Aim of the exercise: Would you output the entries below only from the line containing "D3: none -> zener 15V (A N19, K GND)" through the line containing "U9 pin out: N2 -> VCC", exactly as they stand and with both ends included?

Task data:
╔══
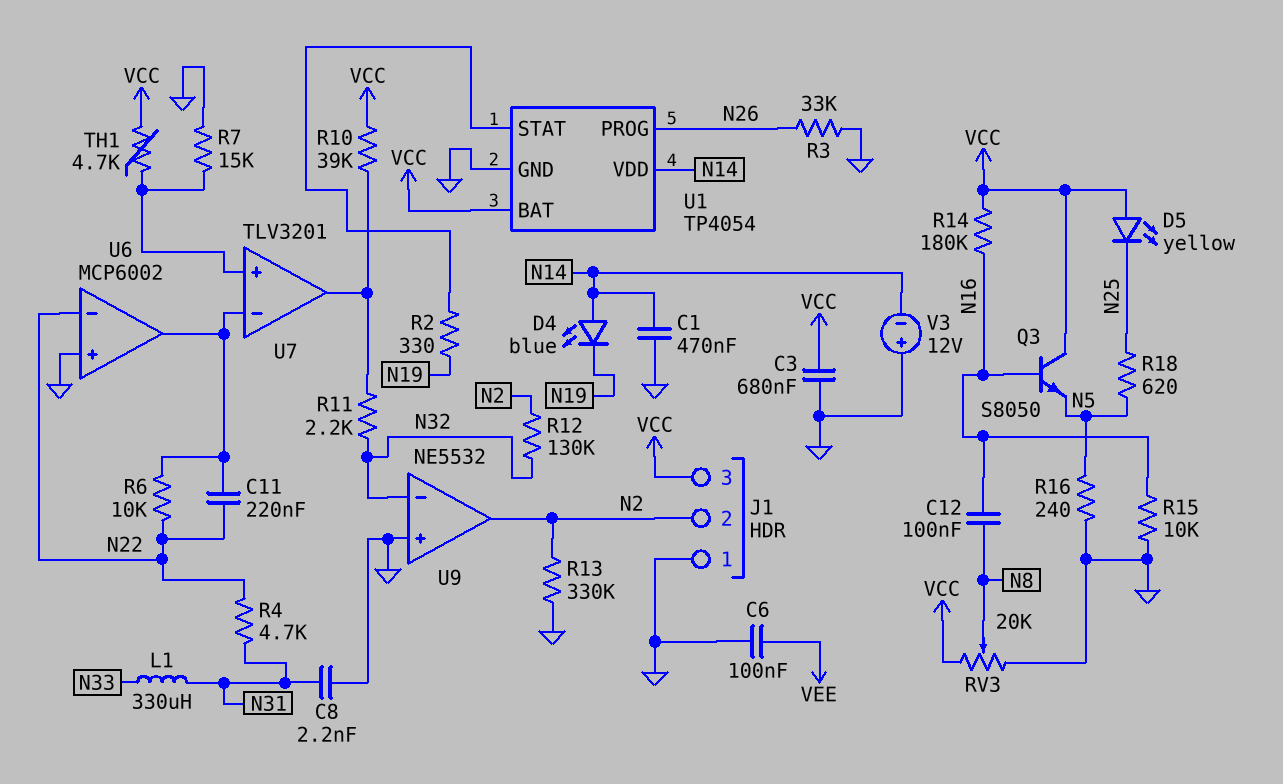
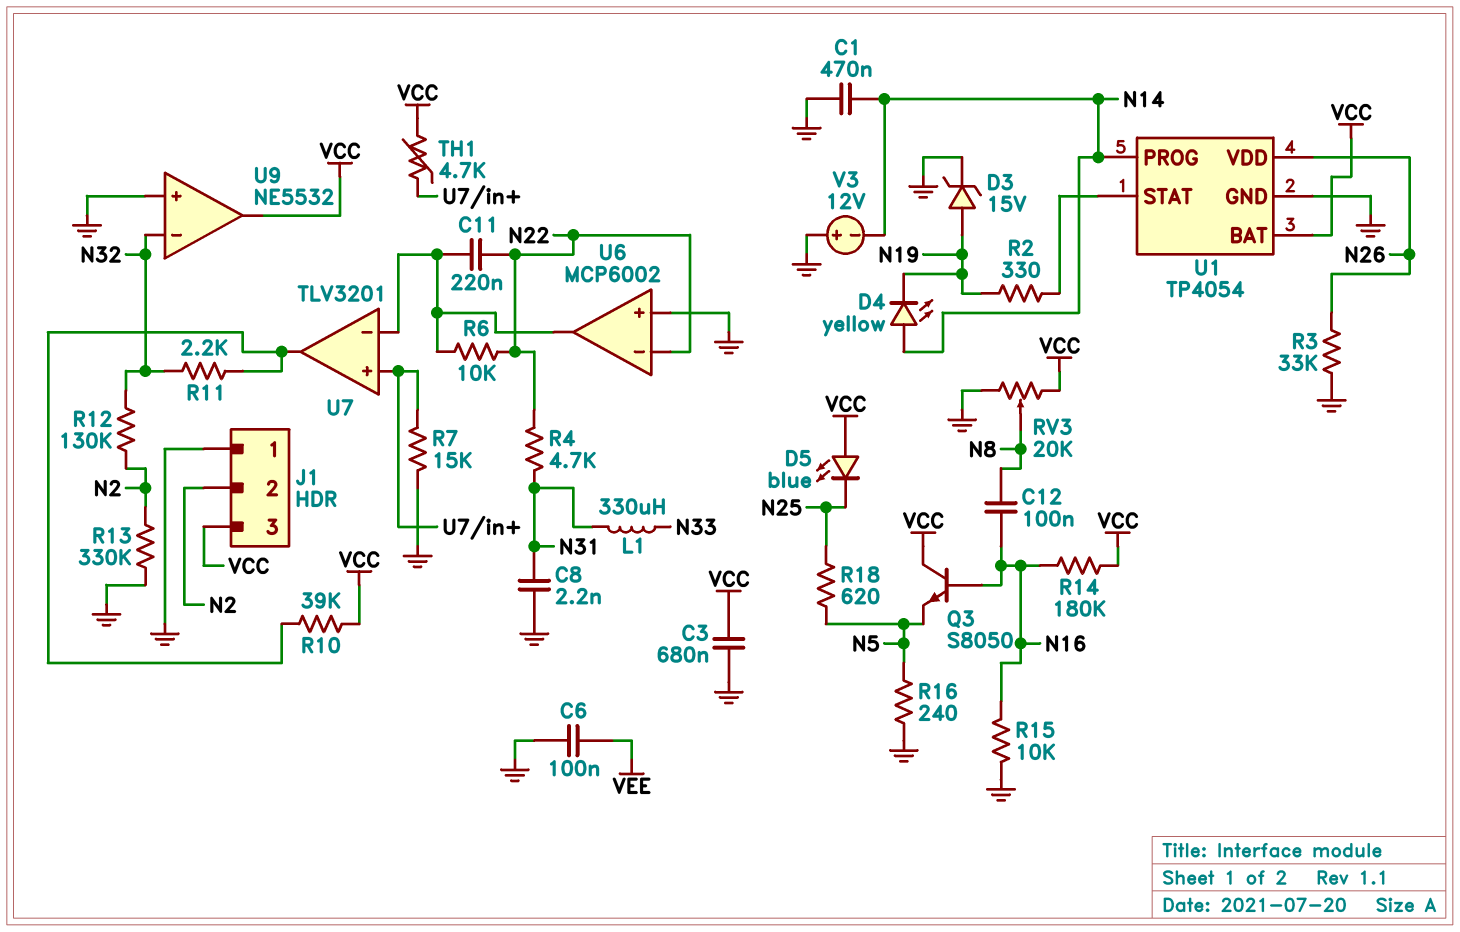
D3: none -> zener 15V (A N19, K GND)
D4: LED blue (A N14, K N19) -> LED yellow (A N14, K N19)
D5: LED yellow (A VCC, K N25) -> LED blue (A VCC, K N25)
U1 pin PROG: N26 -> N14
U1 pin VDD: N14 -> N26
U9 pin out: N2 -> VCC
╚══
╔══
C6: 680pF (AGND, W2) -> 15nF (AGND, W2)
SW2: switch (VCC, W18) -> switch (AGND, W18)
╚══
Answer to this exercise:
D3: none -> zener 15V (A N19, K GND)
D4: LED blue (A N14, K N19) -> LED yellow (A N14, K N19)
D5: LED yellow (A VCC, K N25) -> LED blue (A VCC, K N25)
U1 pin PROG: N26 -> N14
U1 pin VDD: N14 -> N26
U9 pin out: N2 -> VCC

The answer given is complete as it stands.